DATA PROVIDED:
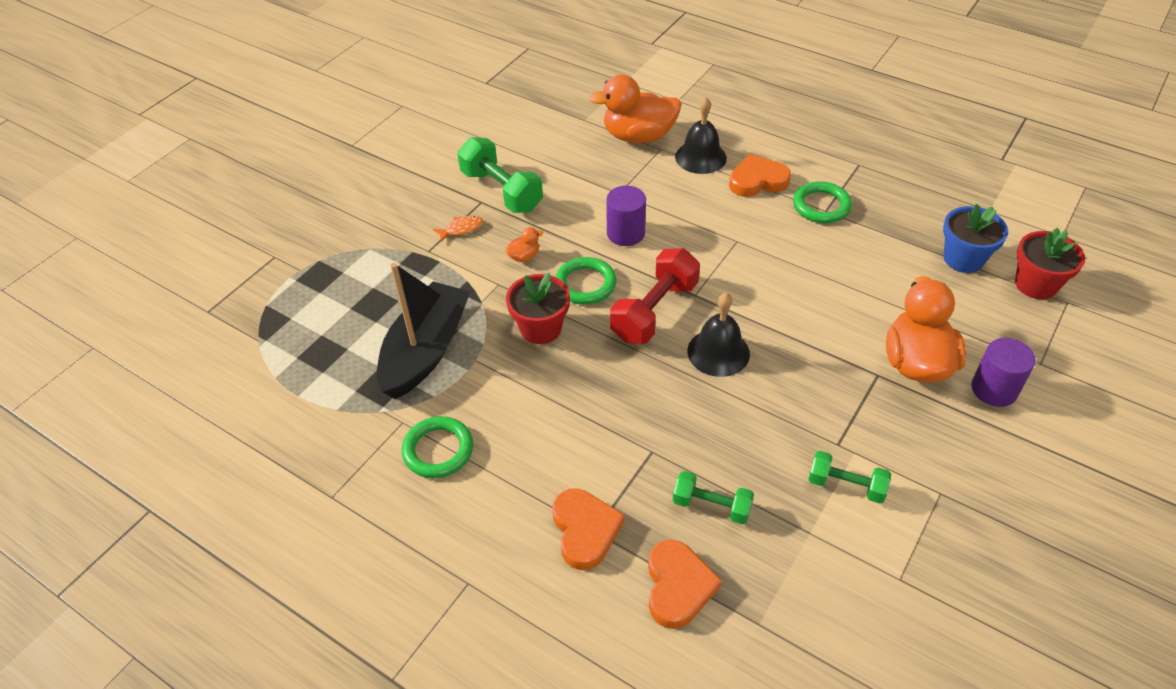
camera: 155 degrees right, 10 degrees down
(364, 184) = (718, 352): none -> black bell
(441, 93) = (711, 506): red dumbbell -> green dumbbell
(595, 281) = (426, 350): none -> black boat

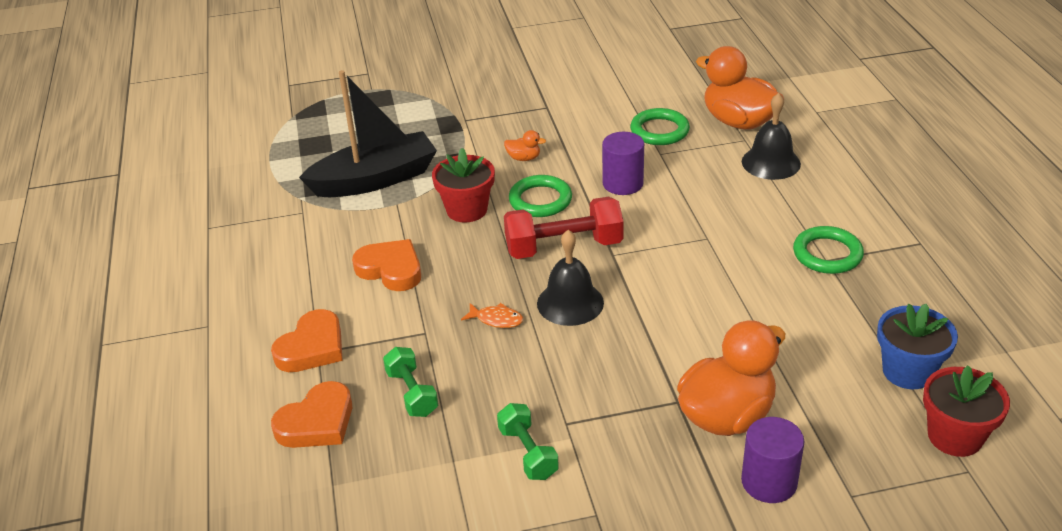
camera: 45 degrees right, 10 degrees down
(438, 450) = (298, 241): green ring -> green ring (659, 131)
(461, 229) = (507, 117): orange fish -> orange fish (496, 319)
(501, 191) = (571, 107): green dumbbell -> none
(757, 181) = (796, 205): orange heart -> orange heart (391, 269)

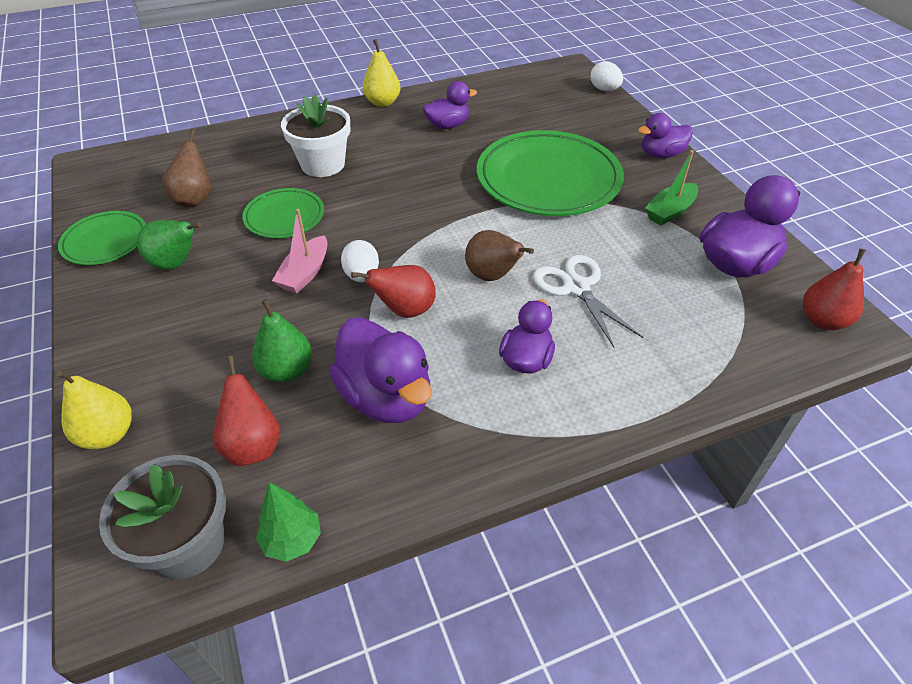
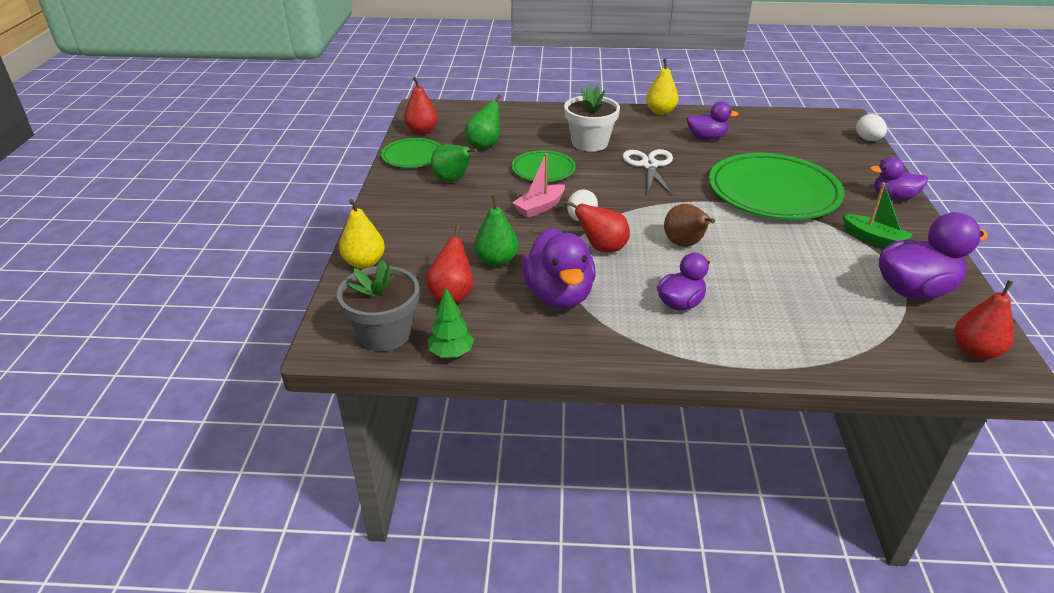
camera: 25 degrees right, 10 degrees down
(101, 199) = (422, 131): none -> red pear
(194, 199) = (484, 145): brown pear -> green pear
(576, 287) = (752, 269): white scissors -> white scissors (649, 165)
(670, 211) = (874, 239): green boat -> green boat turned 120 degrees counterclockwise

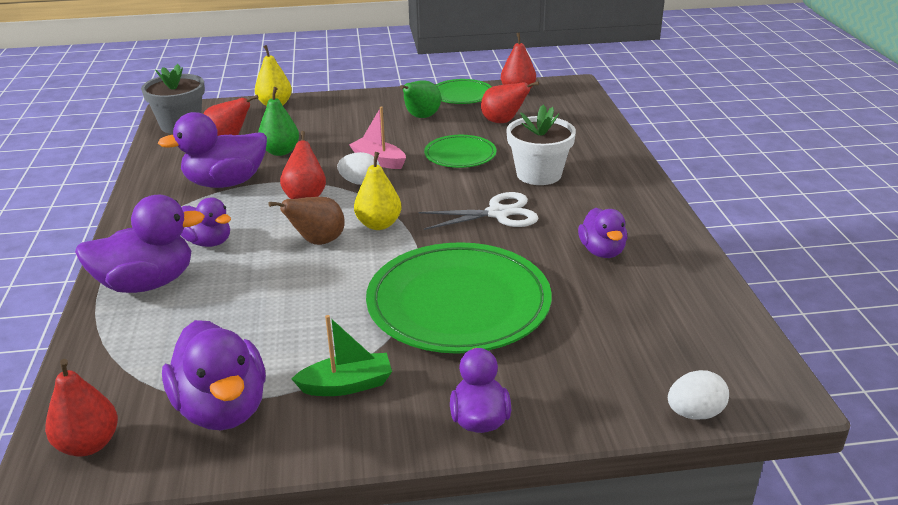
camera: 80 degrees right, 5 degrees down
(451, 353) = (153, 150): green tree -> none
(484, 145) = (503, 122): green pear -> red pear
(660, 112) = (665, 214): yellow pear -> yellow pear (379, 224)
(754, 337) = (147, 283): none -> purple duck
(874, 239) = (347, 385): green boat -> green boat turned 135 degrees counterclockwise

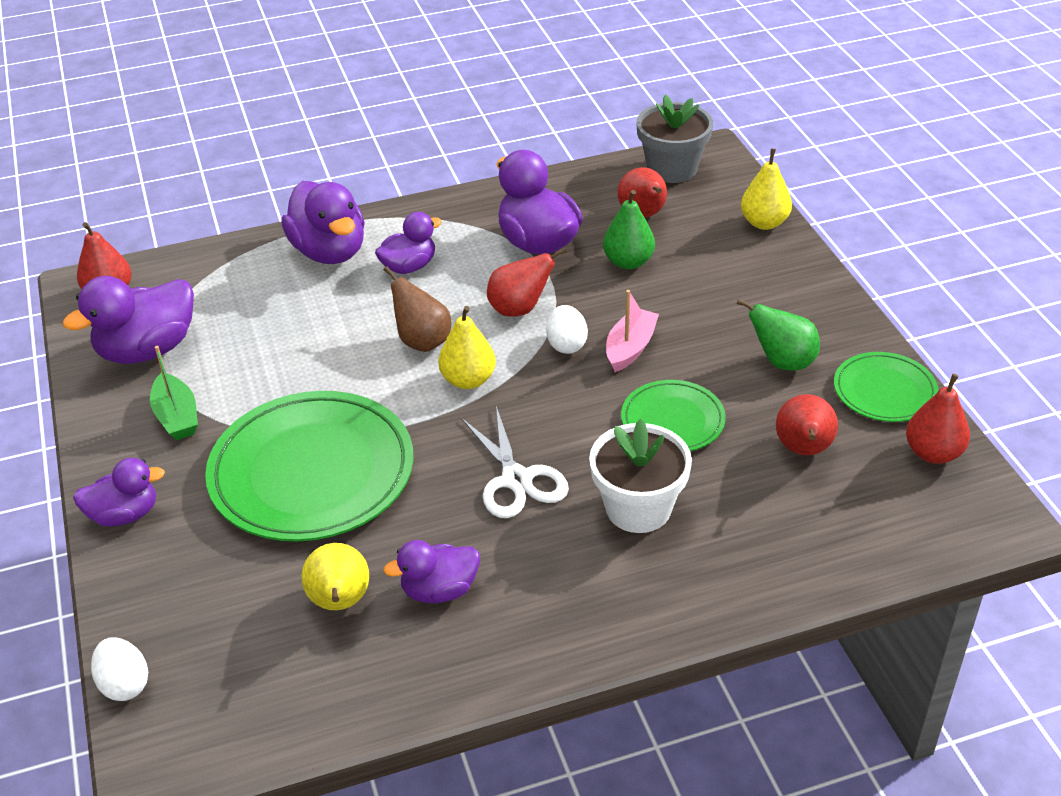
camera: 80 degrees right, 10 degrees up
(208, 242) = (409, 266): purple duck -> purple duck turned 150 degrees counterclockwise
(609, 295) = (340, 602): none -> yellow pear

---

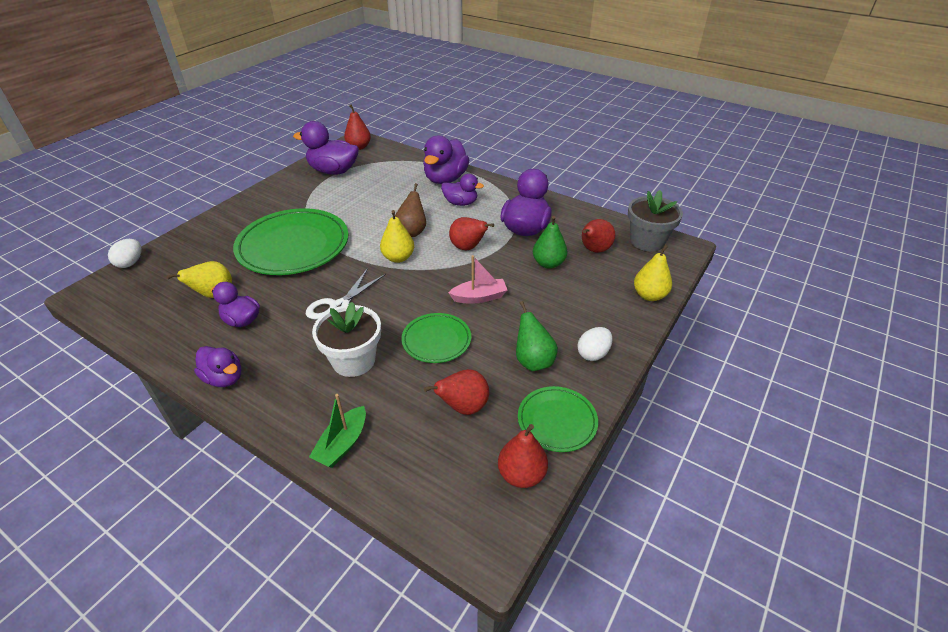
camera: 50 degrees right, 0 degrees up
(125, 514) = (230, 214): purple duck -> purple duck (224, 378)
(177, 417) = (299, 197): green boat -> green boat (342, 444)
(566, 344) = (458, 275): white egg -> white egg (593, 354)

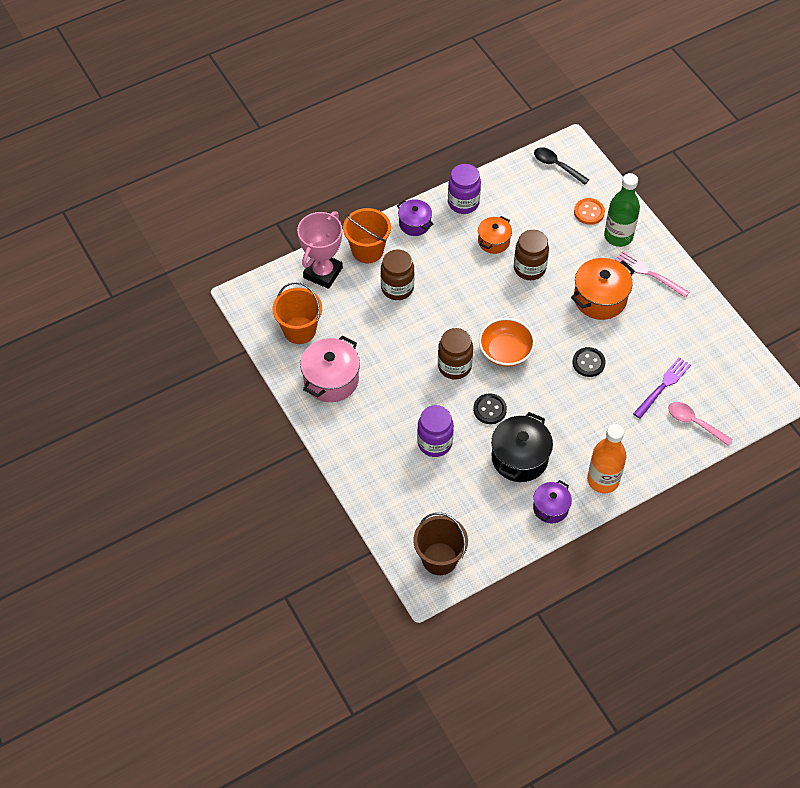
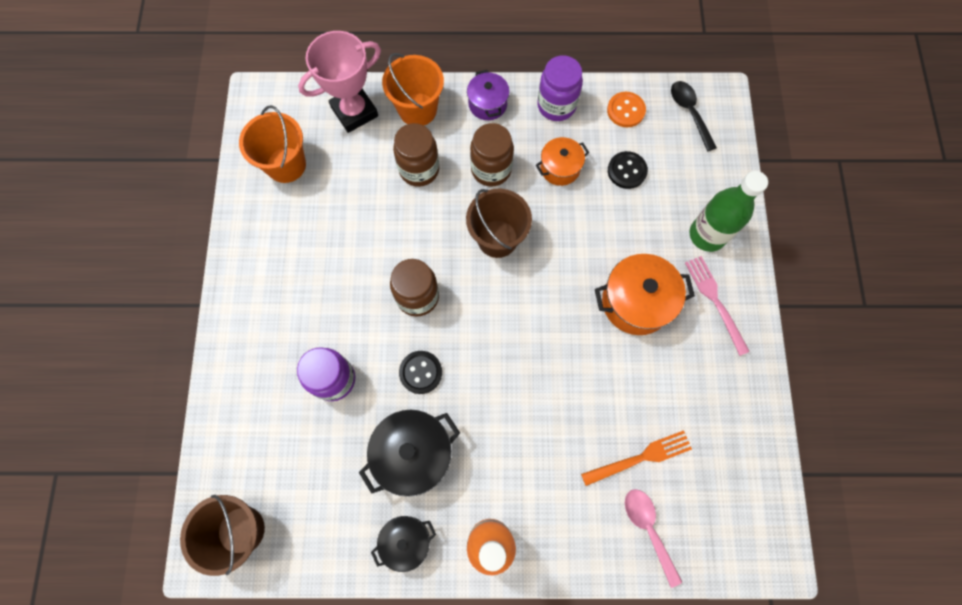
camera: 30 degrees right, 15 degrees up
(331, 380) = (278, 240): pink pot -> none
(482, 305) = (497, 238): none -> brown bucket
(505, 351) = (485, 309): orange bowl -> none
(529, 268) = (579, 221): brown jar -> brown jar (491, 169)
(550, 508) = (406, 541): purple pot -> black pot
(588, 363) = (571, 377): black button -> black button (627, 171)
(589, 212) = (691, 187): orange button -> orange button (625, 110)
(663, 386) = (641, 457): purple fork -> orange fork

EXERCISE: Please copy the lines above exactly, starting at the line that holds "camera: 155 degrees right, 10 degrees down" and ending at the line that holds "(451, 353) = (153, 150): green tree -> none"; include both, but no pictures.

ANSWER TO THIS EXERCISE:
camera: 155 degrees right, 10 degrees down
(364, 184) = (718, 352): none -> black bell
(441, 93) = (711, 506): red dumbbell -> green dumbbell
(595, 281) = (426, 350): none -> black boat

camera: 45 degrees right, 10 degrees down
(438, 450) = (298, 241): green ring -> green ring (659, 131)
(461, 229) = (507, 117): orange fish -> orange fish (496, 319)
(501, 191) = (571, 107): green dumbbell -> none
(757, 181) = (796, 205): orange heart -> orange heart (391, 269)

camera: 25 degrees right, 10 degrees down
(101, 199) = (422, 131): none -> red pear
(194, 199) = (484, 145): brown pear -> green pear
(576, 287) = (752, 269): white scissors -> white scissors (649, 165)
(670, 211) = (874, 239): green boat -> green boat turned 120 degrees counterclockwise

camera: 80 degrees right, 5 degrees down
(451, 353) = (153, 150): green tree -> none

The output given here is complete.